*** Data shown Section Begins ***

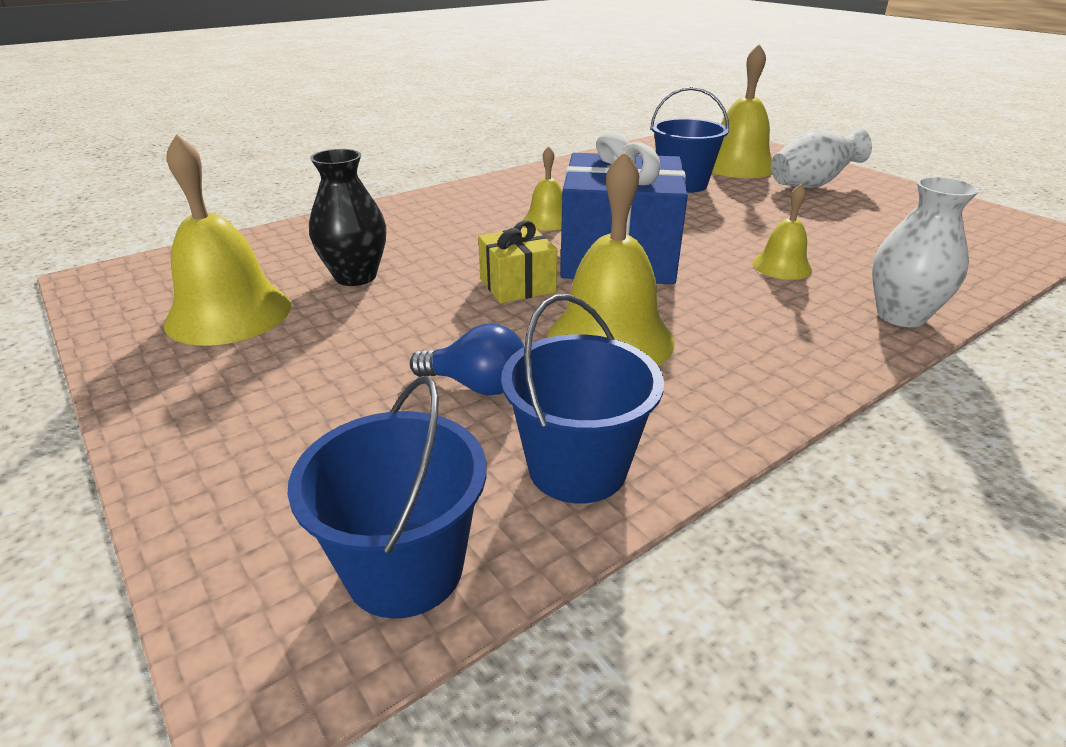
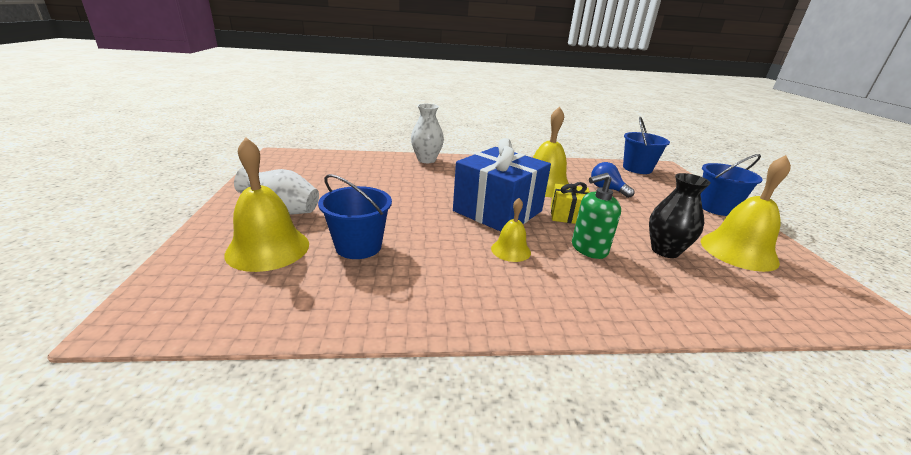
camera: 150 degrees left, 5 degrees down
(461, 247) = (588, 249): none -> green soap dispenser
(577, 467) = (585, 168): blue bucket -> blue bucket (716, 208)
(782, 266) = (428, 183): yellow bell -> none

*** Data shown Section Ends ***

- _What you need to do_
The answer must be every line of the data that holds the word "none".

- _Reply_
(461, 247) = (588, 249): none -> green soap dispenser
(782, 266) = (428, 183): yellow bell -> none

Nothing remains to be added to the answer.